-- SOURCE DATA --

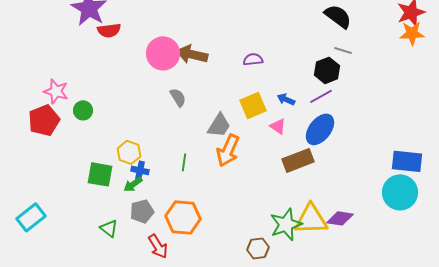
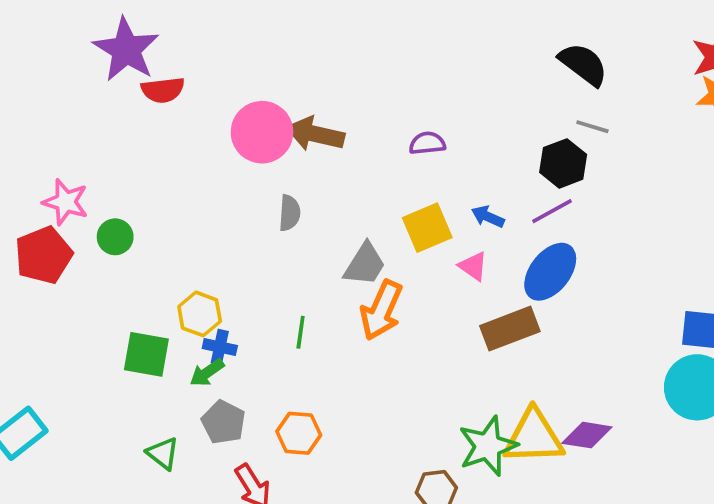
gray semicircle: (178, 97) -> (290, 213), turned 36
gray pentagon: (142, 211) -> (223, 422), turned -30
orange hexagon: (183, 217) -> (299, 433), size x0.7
==
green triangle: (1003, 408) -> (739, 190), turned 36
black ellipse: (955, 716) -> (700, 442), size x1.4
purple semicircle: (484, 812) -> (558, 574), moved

-- WHAT IS NEEDED --
A single number is the whole answer: the tally of lines in the entries that hold "semicircle".

-- OUTPUT OF THE TASK --
2